### Your goal
Your answer should be the line containing "OrangeColouredDie <157,266,197,304> ->" and every line after it to the end of the records below, word for word.

-*-

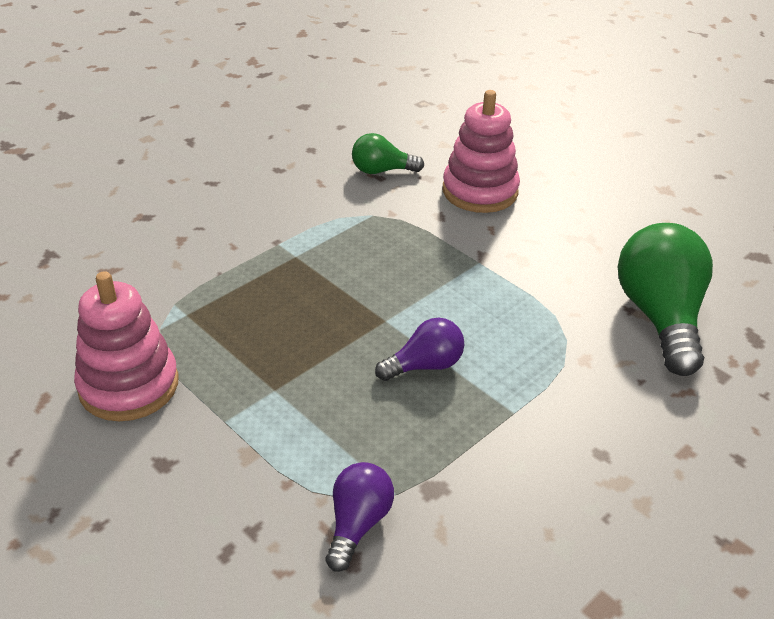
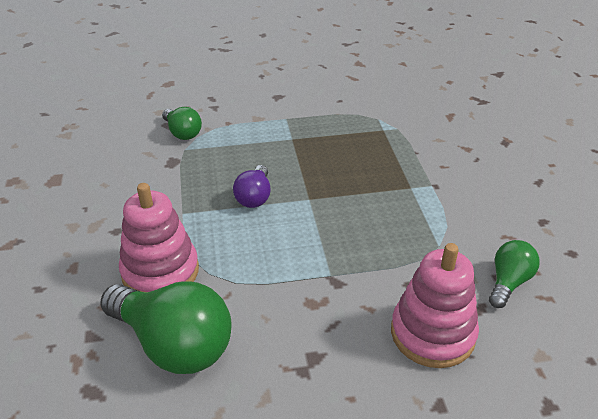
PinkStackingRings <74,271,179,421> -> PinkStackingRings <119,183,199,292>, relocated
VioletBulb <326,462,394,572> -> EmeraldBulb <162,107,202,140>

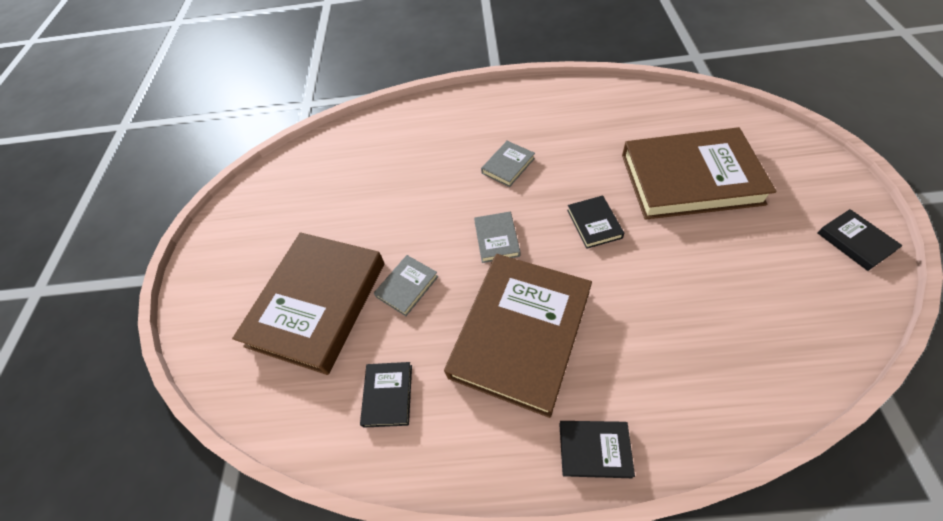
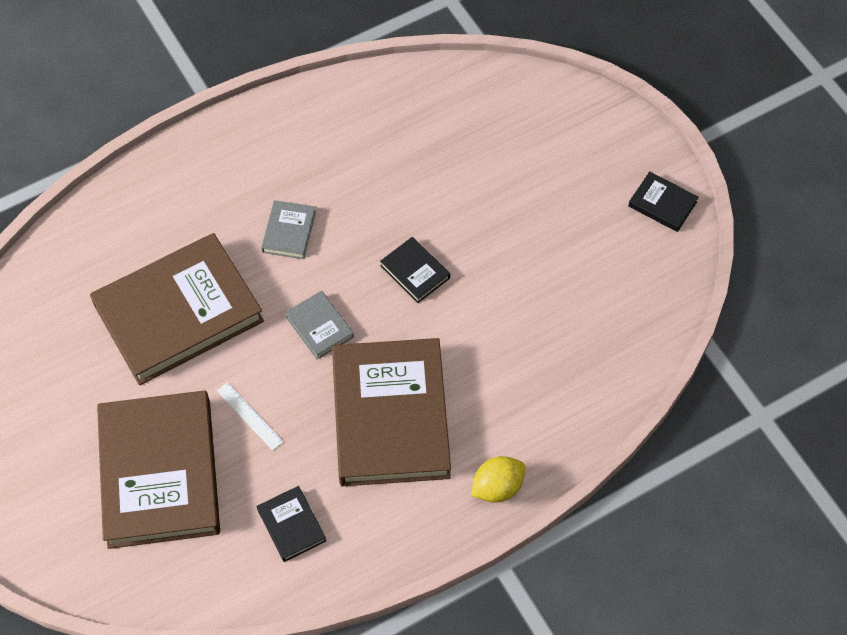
BrownBook <622,127,777,220> -> BrownBook <90,233,264,385>, relocated
AshGreyBook <374,255,438,316> -> SnowWhiteRuler <217,382,283,451>
BlackBook <559,421,635,478> -> GoldenCitrusFruit <471,456,525,503>

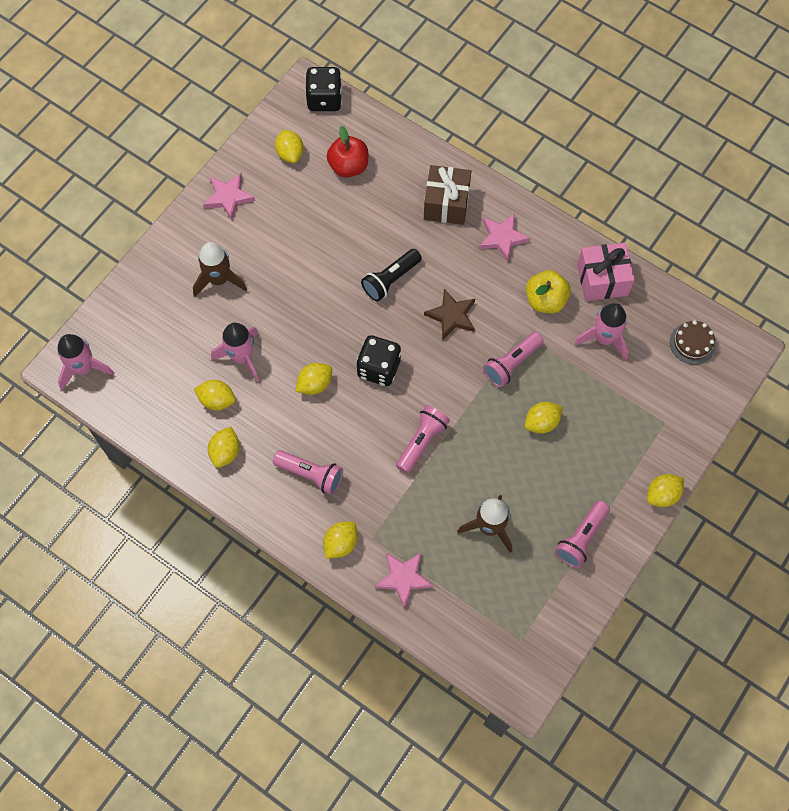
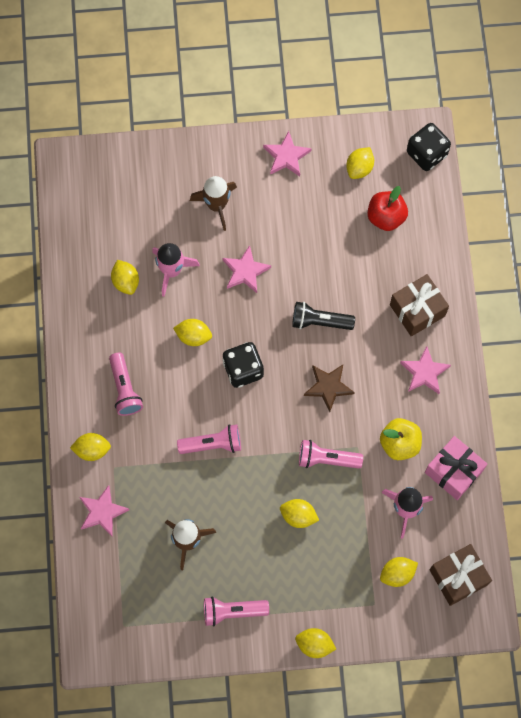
none -> PinkStarShape <222,245,271,293>
GoldenCitrusFruit <208,427,239,468> -> GoldenCitrusFruit <380,557,418,587>, relocated
BrownCake <670,320,716,365> -> BrownPresent <430,544,492,606>
PinkSpaceship <58,334,114,390> -> none

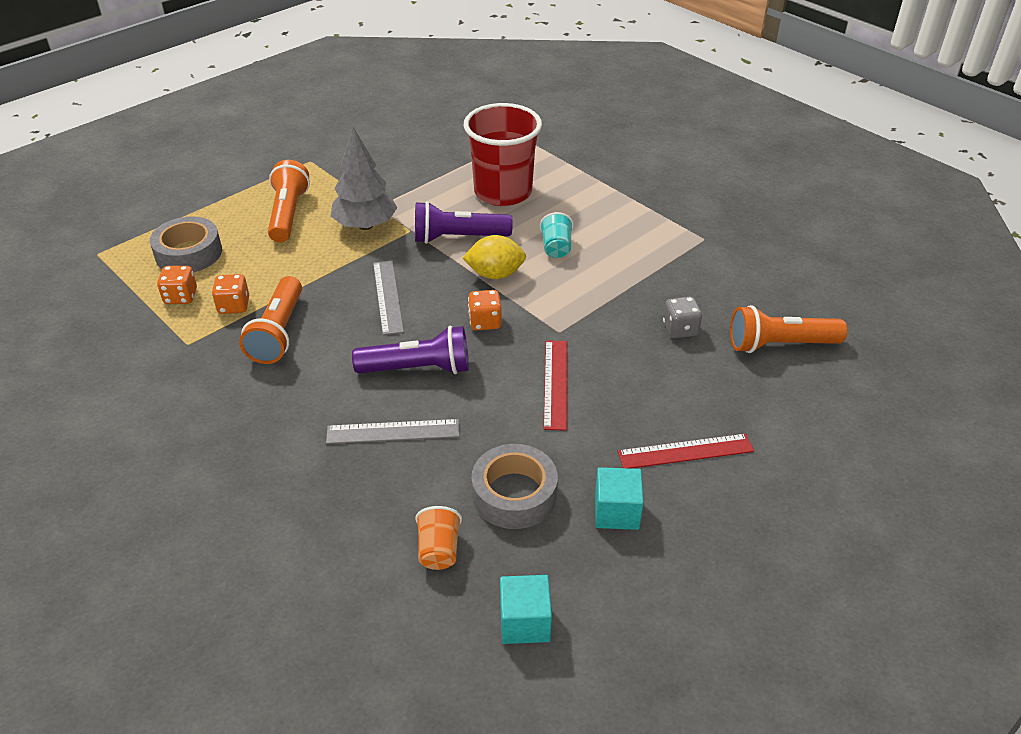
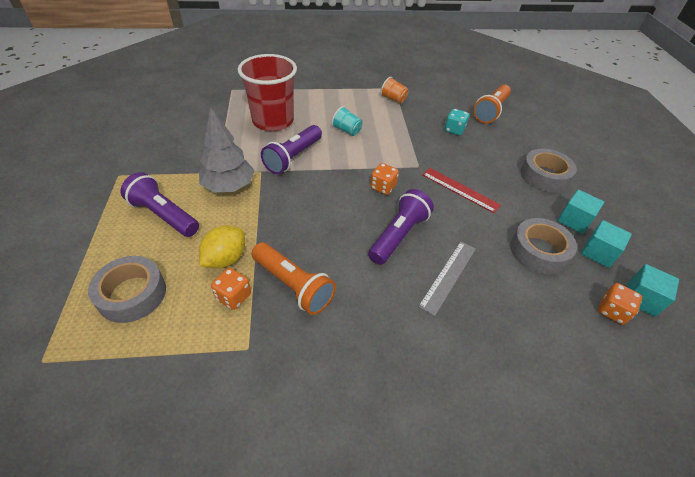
OrangeColouredTorch <268,160,310,243> -> VioletTorch <121,172,199,237>
GoldenCitrusFruit <462,235,526,279> -> GoldenCitrusFruit <199,226,245,268>, relocated
OrangeColouredCup <415,506,462,570> -> OrangeColouredCup <380,77,408,104>, relocated
AshGreyDie <663,297,702,338> -> AquaDie <445,109,469,135>
RedRuler <618,434,754,469> -> AshGreyTape <521,149,577,192>
none -> AquaCube <581,220,632,268>
OrangeColouredDie <157,266,197,304> -> OrangeColouredDie <598,283,642,325>, relocated
AshGreyRuler <373,261,404,335> -> none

-*-

### Exercise solution
OrangeColouredDie <157,266,197,304> -> OrangeColouredDie <598,283,642,325>, relocated
AshGreyRuler <373,261,404,335> -> none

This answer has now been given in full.